Object change listings
____________________

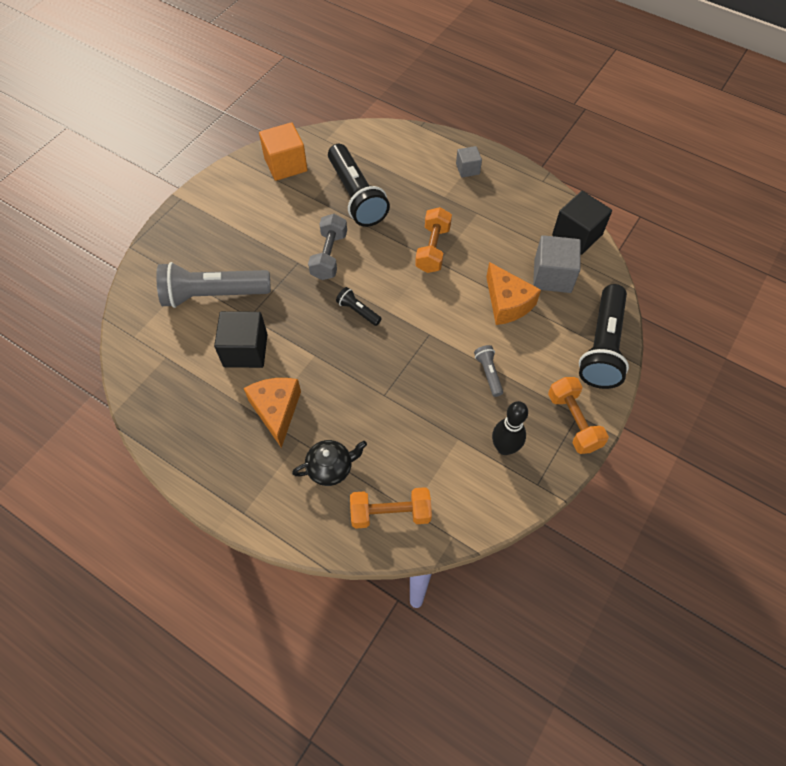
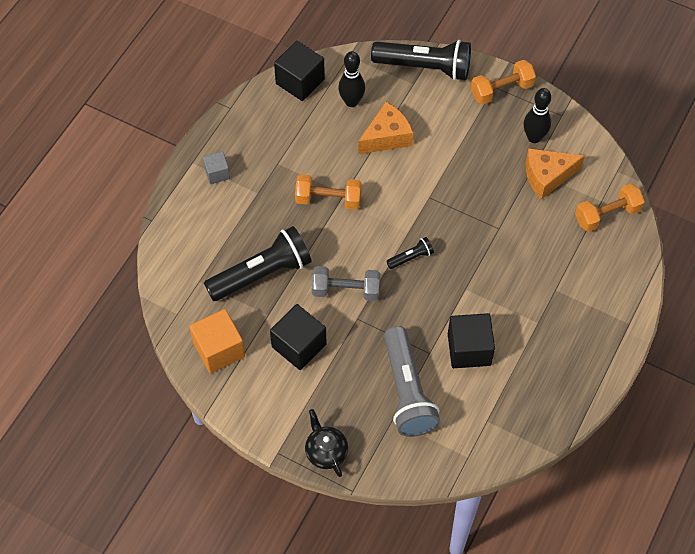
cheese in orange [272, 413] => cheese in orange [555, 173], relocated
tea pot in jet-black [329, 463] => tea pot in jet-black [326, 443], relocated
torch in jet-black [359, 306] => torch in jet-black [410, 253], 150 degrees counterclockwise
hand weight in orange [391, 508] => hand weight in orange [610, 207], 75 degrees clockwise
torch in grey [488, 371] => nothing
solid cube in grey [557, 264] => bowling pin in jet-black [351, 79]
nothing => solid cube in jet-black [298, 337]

____________________

> **Task objective**: Without copying any picture, write out the entries exactly.

> **Response for this exercise**:
cheese in orange [272, 413] => cheese in orange [555, 173], relocated
tea pot in jet-black [329, 463] => tea pot in jet-black [326, 443], relocated
torch in jet-black [359, 306] => torch in jet-black [410, 253], 150 degrees counterclockwise
hand weight in orange [391, 508] => hand weight in orange [610, 207], 75 degrees clockwise
torch in grey [488, 371] => nothing
solid cube in grey [557, 264] => bowling pin in jet-black [351, 79]
nothing => solid cube in jet-black [298, 337]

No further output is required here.